Segment Open
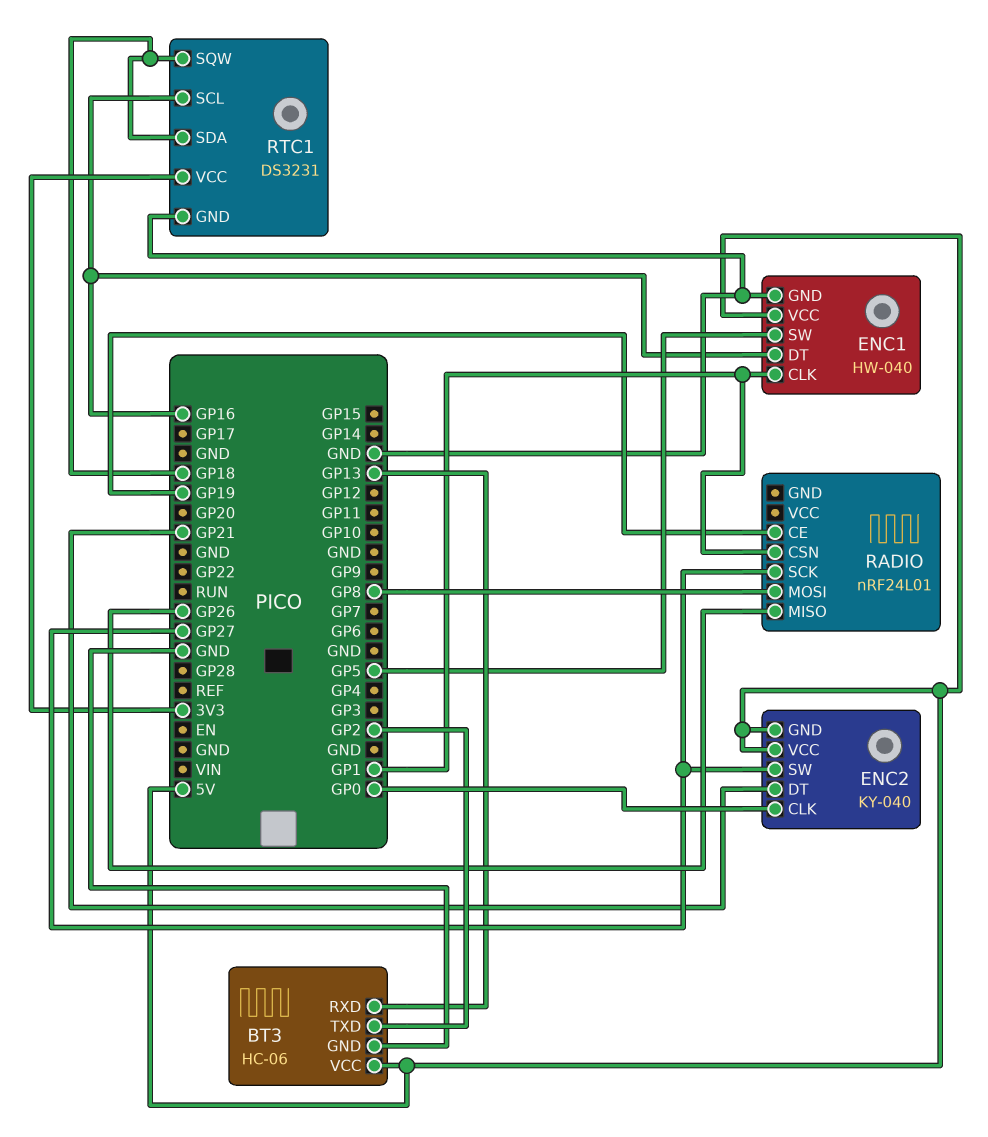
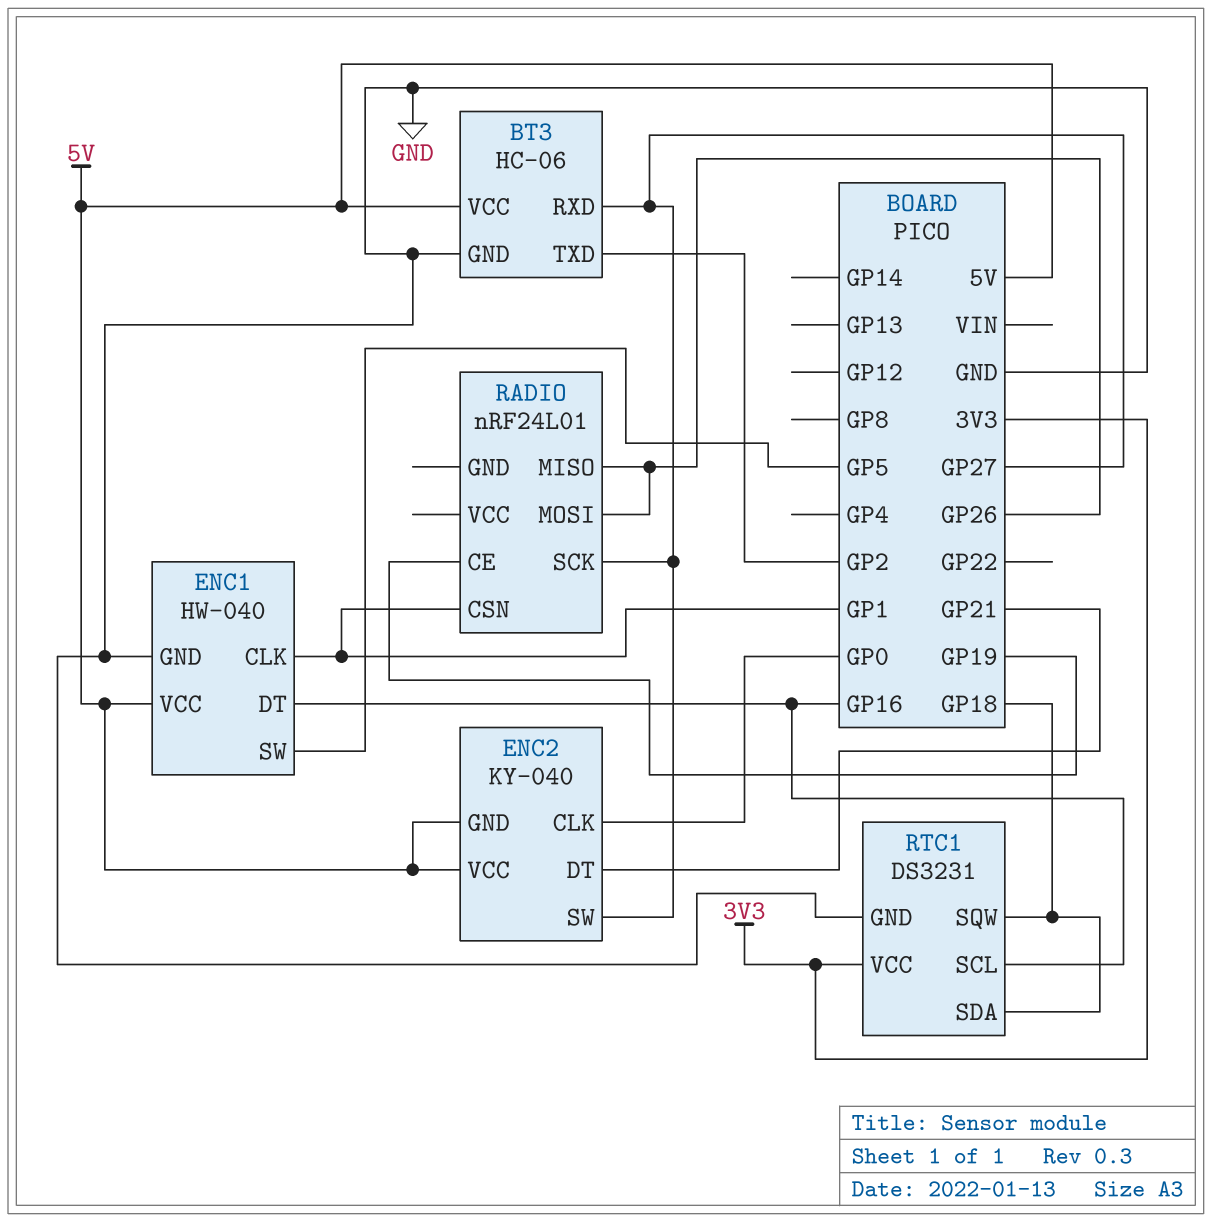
BT3 pin RXD: GP13 -> GP27
RADIO pin MOSI: GP8 -> GP26

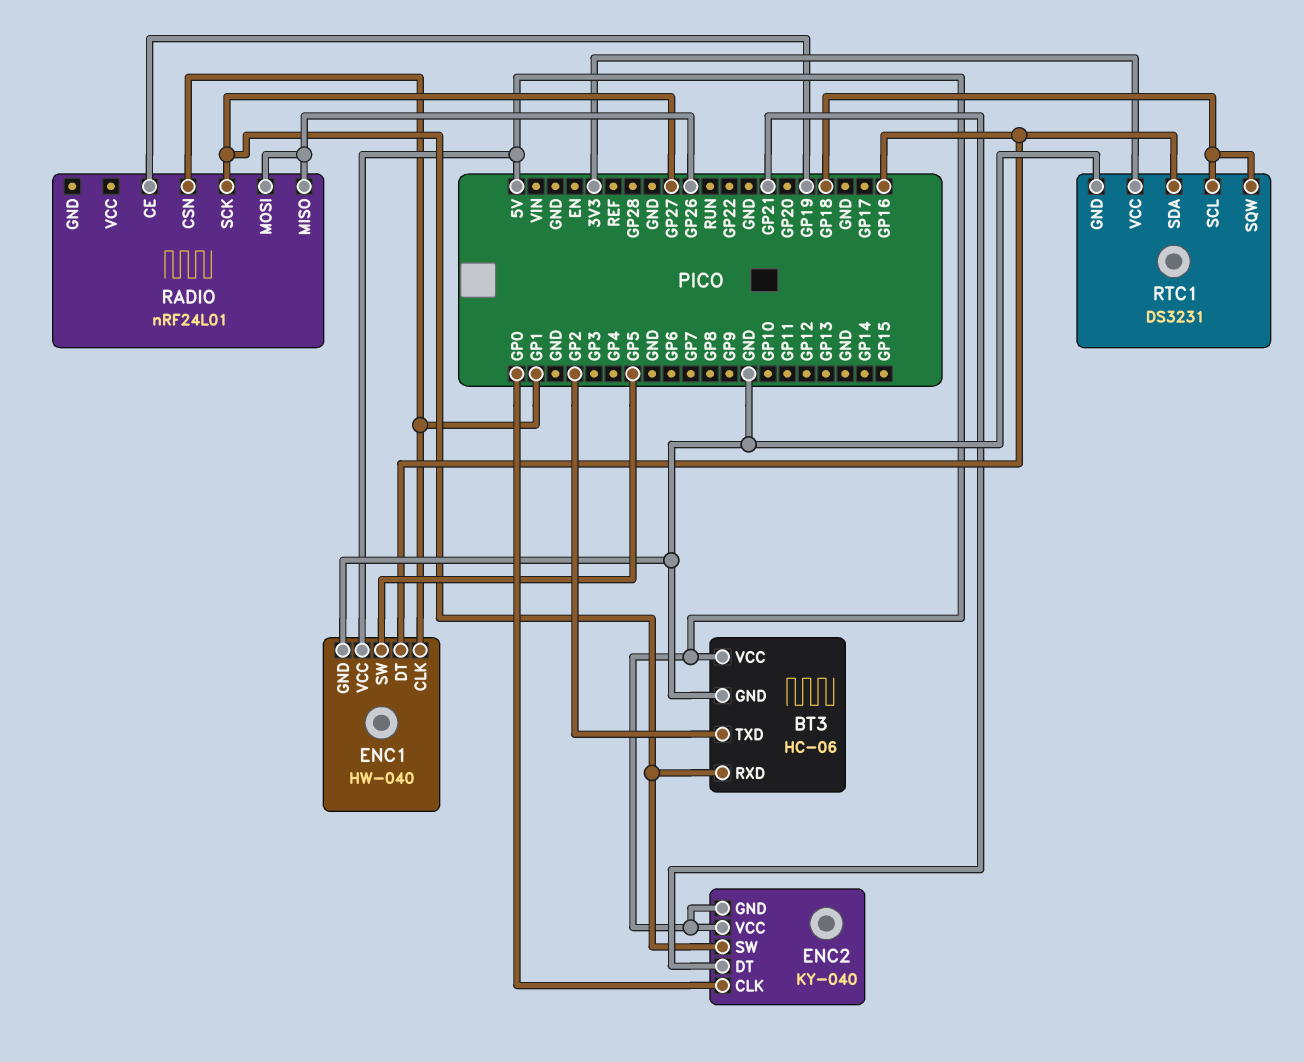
RTC1 pin SCL: GP16 -> GP18
RTC1 pin SDA: GP18 -> GP16

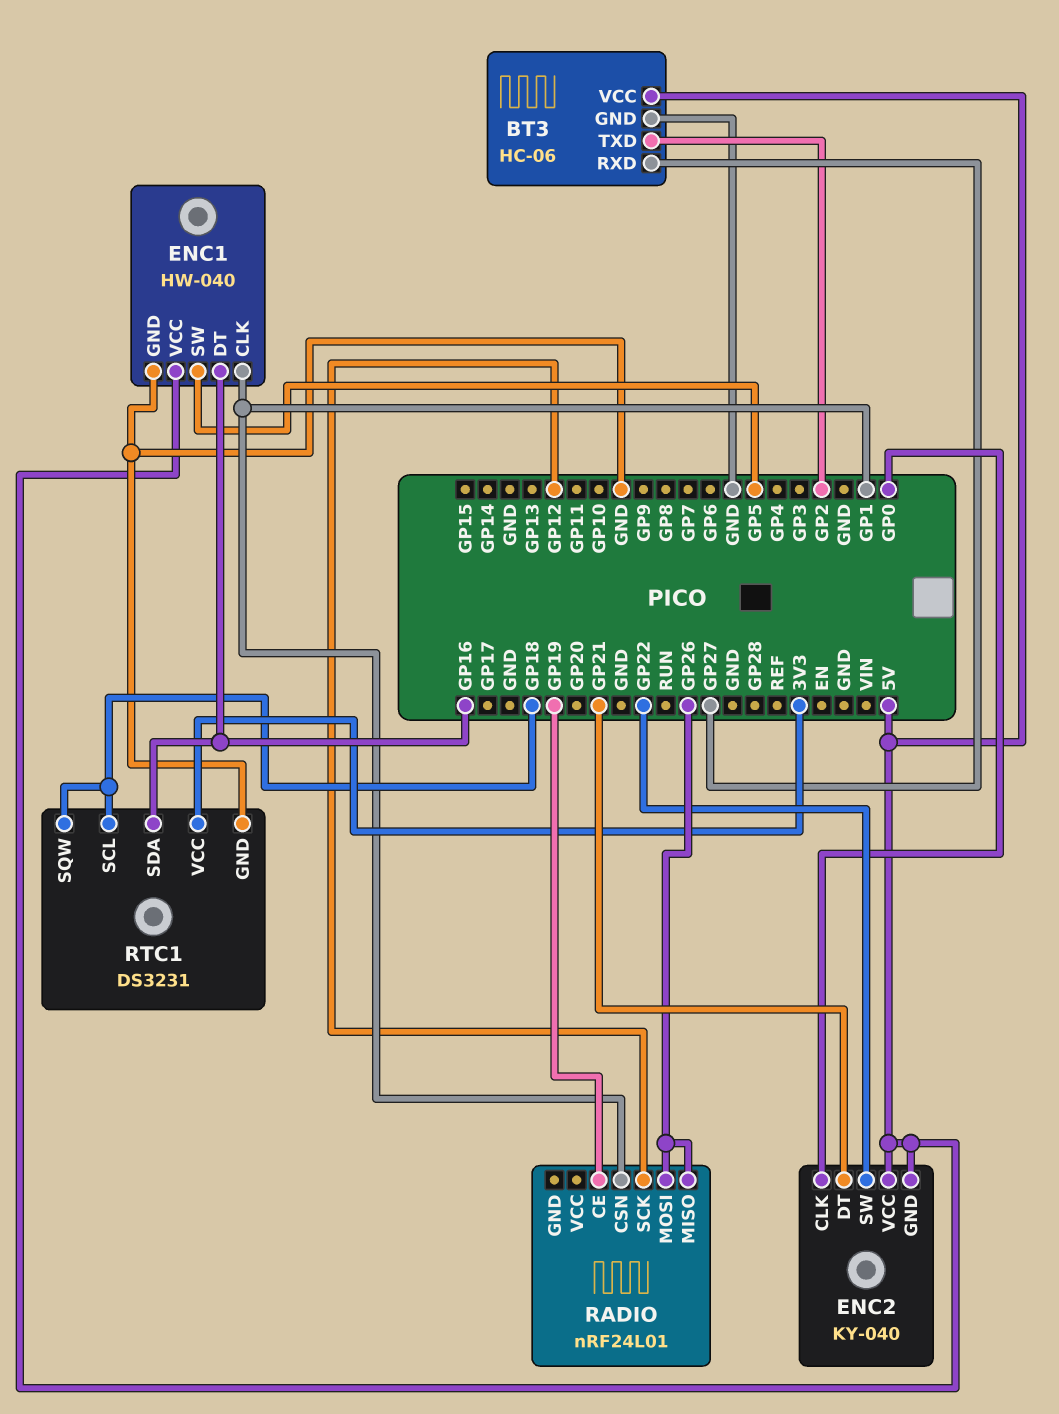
ENC2 pin SW: GP27 -> GP22
RADIO pin SCK: GP27 -> GP12

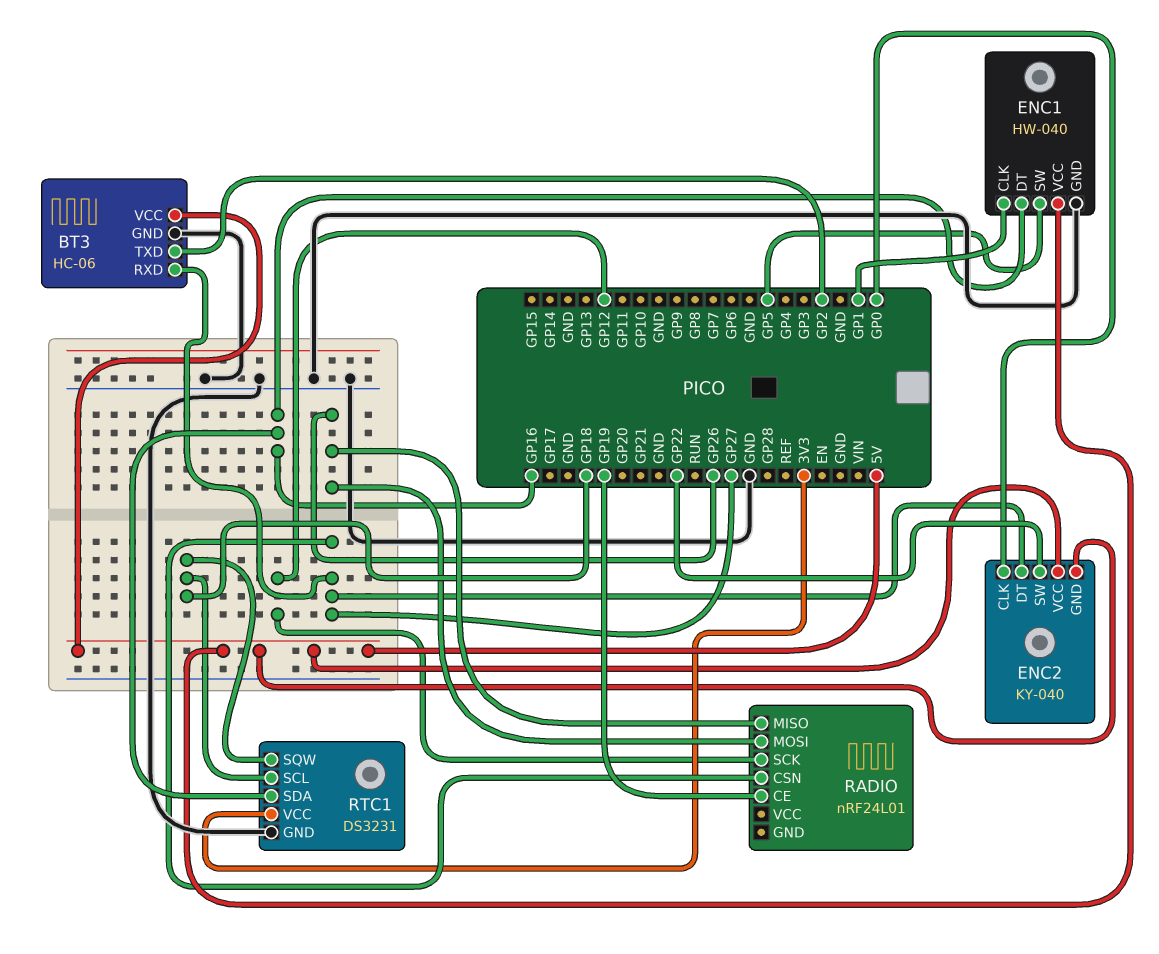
ENC2 pin DT: GP21 -> GP27
RADIO pin CSN: GP1 -> GP27

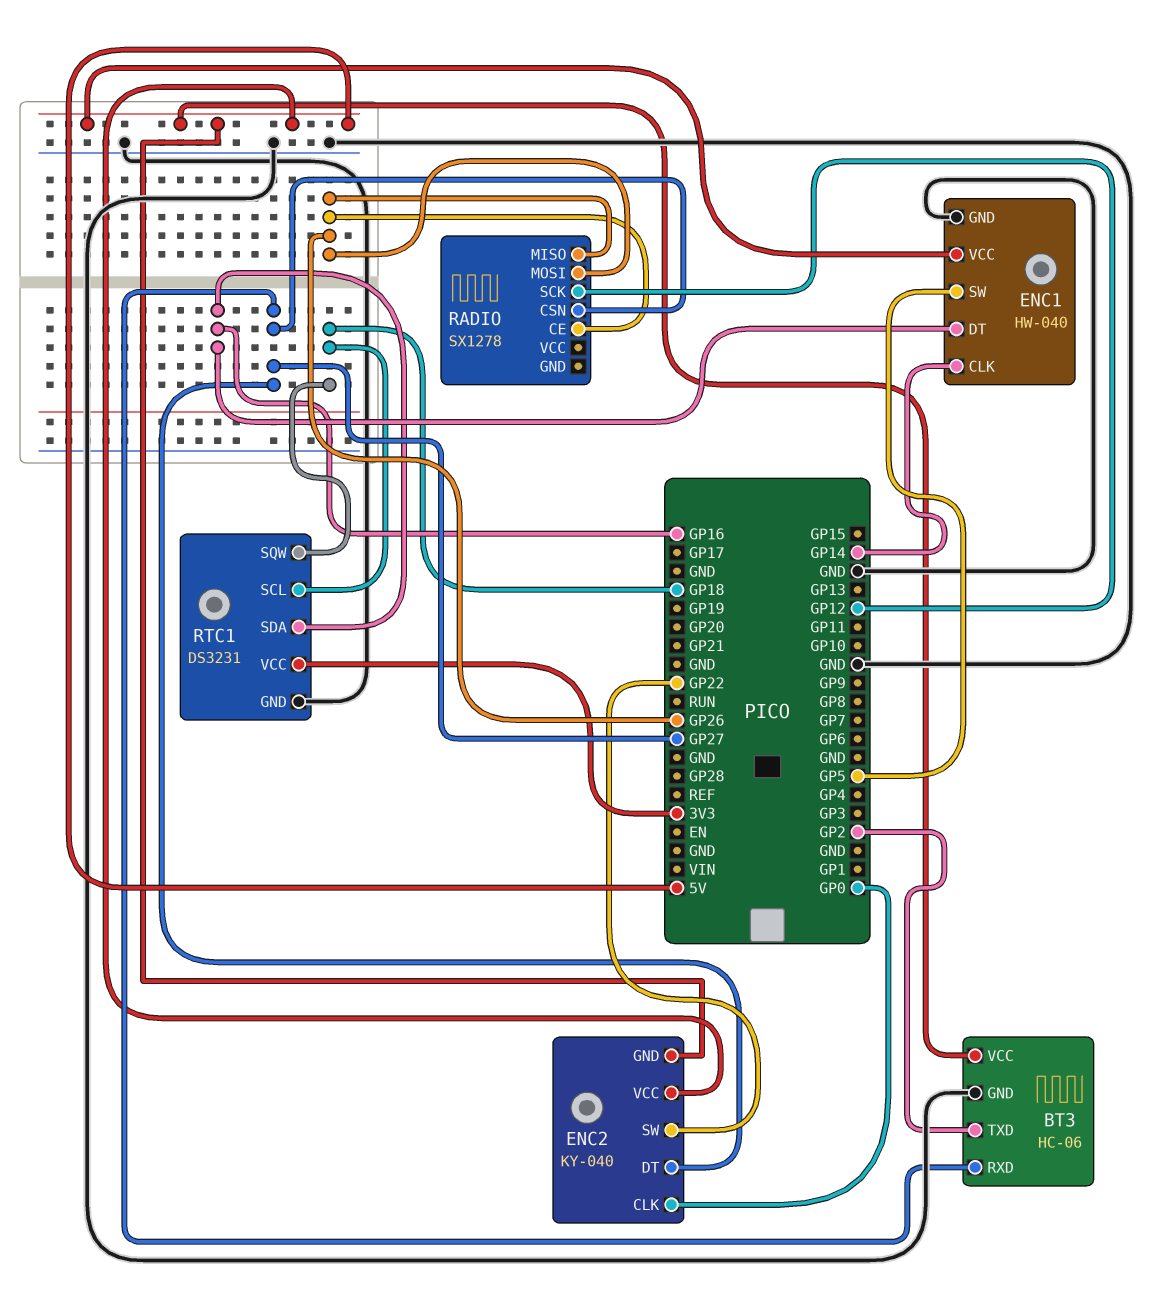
ENC1 pin CLK: GP1 -> GP14
RADIO: nRF24L01 -> SX1278
RADIO pin CE: GP19 -> GP26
Segment Closed
Everything from the line holding "RADIO pin MOSI: GP8 -> GP26" through the last line of the listing should be written out exactly, except for the pictures.

RADIO pin MOSI: GP8 -> GP26

RTC1 pin SCL: GP16 -> GP18
RTC1 pin SDA: GP18 -> GP16

ENC2 pin SW: GP27 -> GP22
RADIO pin SCK: GP27 -> GP12

ENC2 pin DT: GP21 -> GP27
RADIO pin CSN: GP1 -> GP27

ENC1 pin CLK: GP1 -> GP14
RADIO: nRF24L01 -> SX1278
RADIO pin CE: GP19 -> GP26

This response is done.